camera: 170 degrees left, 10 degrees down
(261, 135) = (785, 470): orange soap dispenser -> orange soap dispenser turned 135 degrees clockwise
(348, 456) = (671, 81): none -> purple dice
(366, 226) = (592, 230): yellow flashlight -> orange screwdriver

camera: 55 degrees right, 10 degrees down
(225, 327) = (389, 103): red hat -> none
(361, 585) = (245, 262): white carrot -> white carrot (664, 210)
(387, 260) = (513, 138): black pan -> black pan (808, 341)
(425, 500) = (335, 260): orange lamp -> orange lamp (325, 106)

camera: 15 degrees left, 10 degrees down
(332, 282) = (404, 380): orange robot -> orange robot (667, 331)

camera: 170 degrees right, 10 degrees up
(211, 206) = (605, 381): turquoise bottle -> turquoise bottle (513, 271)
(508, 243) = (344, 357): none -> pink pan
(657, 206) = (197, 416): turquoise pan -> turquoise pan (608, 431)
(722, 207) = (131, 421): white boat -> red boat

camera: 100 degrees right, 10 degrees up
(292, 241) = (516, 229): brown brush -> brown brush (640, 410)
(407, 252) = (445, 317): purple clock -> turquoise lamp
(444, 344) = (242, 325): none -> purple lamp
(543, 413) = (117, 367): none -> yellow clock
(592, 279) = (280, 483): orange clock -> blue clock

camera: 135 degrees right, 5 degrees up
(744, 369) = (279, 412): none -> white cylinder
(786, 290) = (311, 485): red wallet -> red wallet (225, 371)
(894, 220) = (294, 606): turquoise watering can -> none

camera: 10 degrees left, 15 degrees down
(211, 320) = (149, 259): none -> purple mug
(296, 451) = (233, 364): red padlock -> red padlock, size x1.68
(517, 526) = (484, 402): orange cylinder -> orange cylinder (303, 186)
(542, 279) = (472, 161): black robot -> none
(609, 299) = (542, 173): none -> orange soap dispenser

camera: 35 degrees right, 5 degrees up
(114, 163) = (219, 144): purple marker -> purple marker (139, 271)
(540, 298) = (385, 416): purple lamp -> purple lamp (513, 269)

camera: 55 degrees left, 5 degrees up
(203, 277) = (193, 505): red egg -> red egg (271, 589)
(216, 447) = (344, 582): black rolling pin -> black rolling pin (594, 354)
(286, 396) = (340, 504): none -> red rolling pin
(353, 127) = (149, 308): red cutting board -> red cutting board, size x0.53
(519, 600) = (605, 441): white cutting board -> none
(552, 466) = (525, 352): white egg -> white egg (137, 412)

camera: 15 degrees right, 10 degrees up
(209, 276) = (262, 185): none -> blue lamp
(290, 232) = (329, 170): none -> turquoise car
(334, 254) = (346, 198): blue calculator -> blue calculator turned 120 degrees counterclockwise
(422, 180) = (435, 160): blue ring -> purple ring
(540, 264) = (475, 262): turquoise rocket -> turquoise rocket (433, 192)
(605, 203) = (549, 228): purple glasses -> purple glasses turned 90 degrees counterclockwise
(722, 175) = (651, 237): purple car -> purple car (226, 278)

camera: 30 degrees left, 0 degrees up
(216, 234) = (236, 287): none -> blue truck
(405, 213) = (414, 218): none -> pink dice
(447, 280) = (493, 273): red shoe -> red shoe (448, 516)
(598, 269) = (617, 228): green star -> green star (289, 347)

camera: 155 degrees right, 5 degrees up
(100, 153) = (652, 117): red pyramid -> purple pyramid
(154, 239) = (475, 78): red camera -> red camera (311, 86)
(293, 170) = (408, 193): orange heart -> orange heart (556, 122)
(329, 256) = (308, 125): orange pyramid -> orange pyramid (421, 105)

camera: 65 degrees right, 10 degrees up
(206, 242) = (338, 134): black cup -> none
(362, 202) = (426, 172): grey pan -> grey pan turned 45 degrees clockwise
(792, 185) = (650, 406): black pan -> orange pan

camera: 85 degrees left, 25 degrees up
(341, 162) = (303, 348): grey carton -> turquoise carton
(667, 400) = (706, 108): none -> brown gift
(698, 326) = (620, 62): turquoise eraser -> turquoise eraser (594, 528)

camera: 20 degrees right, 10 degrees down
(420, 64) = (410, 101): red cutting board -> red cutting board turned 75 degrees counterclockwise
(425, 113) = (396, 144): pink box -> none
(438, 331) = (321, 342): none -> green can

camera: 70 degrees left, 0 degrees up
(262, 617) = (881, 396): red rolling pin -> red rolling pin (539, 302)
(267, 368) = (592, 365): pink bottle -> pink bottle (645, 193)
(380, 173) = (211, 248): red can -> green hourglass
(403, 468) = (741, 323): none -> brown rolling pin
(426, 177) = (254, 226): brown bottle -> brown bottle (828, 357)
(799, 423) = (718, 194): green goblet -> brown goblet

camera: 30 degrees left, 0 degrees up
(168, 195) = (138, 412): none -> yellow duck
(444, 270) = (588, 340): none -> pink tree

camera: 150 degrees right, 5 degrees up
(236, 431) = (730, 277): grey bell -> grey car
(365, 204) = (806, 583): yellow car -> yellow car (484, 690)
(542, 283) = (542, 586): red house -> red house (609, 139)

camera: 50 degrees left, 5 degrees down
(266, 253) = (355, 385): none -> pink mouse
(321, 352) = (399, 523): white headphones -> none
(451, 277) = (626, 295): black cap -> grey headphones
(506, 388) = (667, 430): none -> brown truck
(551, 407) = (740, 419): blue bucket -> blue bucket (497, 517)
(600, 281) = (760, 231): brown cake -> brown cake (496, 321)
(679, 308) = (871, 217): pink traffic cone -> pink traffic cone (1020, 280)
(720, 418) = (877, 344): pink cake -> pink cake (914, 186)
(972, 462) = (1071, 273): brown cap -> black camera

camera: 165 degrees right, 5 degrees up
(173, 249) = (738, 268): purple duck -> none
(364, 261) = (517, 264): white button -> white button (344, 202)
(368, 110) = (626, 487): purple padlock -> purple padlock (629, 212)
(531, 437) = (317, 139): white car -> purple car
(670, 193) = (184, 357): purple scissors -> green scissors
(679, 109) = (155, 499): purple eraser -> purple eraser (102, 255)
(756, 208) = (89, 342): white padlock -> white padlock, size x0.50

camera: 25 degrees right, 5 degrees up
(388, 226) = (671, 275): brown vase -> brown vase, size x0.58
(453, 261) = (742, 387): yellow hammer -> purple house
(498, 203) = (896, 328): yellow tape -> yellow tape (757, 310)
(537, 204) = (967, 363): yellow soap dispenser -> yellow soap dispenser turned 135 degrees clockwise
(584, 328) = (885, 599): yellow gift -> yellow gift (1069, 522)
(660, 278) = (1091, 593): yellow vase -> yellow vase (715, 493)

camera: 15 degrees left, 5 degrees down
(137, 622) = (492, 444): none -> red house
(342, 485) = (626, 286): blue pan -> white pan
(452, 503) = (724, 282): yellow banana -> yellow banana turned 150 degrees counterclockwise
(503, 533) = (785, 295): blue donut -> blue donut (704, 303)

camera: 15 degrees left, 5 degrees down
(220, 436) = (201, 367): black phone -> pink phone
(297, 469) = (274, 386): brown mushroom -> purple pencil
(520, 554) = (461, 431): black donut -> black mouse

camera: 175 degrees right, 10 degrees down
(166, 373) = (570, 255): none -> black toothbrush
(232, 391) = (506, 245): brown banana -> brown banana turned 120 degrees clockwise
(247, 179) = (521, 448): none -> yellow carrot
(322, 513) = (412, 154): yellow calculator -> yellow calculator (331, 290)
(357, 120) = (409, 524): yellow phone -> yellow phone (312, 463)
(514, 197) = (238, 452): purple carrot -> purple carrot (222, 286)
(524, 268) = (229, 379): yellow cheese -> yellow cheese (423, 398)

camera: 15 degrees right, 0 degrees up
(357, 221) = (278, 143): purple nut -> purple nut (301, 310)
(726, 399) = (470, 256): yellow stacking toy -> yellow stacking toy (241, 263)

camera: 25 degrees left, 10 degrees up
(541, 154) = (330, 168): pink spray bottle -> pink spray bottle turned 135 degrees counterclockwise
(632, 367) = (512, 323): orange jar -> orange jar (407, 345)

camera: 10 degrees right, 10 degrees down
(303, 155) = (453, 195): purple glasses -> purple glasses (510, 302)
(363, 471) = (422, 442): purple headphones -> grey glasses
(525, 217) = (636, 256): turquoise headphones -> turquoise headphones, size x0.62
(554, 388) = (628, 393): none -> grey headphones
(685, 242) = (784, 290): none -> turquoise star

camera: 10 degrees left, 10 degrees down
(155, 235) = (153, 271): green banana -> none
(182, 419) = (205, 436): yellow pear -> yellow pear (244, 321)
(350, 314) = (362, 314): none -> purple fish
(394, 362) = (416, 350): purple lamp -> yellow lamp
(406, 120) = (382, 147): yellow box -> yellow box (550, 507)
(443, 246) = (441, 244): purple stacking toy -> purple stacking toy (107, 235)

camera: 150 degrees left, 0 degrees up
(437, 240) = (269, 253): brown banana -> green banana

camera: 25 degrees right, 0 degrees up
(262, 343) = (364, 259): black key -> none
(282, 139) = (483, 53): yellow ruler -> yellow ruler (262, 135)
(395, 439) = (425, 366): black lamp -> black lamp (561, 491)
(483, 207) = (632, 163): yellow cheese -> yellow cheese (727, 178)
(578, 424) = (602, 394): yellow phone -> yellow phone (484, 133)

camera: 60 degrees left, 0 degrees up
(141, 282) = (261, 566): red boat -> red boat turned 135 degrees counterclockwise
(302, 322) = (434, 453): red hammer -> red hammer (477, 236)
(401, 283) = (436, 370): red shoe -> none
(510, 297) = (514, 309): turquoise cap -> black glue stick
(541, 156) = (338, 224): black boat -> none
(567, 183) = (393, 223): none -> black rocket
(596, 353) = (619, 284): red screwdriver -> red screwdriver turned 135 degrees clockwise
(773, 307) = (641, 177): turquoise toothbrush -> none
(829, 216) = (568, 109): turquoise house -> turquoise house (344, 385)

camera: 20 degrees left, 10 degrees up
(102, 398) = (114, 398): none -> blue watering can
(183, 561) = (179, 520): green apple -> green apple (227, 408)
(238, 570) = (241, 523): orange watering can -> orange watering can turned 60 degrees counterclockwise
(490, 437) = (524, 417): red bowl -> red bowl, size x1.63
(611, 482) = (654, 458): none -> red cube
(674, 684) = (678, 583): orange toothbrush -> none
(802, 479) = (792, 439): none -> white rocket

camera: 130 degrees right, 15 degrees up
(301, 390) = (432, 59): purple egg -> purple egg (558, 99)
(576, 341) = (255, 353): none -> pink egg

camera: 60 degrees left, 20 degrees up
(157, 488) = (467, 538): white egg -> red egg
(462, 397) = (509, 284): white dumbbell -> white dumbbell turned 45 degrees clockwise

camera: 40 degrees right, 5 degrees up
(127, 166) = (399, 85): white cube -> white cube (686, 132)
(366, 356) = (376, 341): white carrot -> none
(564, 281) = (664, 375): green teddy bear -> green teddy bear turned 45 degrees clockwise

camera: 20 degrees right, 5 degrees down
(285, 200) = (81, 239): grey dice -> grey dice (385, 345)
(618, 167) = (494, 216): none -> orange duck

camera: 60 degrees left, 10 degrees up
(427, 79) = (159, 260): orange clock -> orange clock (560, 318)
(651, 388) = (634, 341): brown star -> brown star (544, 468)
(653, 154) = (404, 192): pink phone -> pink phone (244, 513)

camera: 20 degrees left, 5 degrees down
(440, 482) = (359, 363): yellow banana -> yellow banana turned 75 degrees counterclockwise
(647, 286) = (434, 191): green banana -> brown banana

━━━━━━━━━━

DESCRIPTION OF THE TASK
Give back exactly the lines of the listing above that run from the line with "camera: 15 degrees right, 10 degrees up" to the line with "(154, 239) = (475, 78): red", inclusive.

ANSWER SPACE
camera: 15 degrees right, 10 degrees up
(209, 276) = (262, 185): none -> blue lamp
(290, 232) = (329, 170): none -> turquoise car
(334, 254) = (346, 198): blue calculator -> blue calculator turned 120 degrees counterclockwise
(422, 180) = (435, 160): blue ring -> purple ring
(540, 264) = (475, 262): turquoise rocket -> turquoise rocket (433, 192)
(605, 203) = (549, 228): purple glasses -> purple glasses turned 90 degrees counterclockwise
(722, 175) = (651, 237): purple car -> purple car (226, 278)

camera: 30 degrees left, 0 degrees up
(216, 234) = (236, 287): none -> blue truck
(405, 213) = (414, 218): none -> pink dice
(447, 280) = (493, 273): red shoe -> red shoe (448, 516)
(598, 269) = (617, 228): green star -> green star (289, 347)

camera: 155 degrees right, 5 degrees up
(100, 153) = (652, 117): red pyramid -> purple pyramid
(154, 239) = (475, 78): red camera -> red camera (311, 86)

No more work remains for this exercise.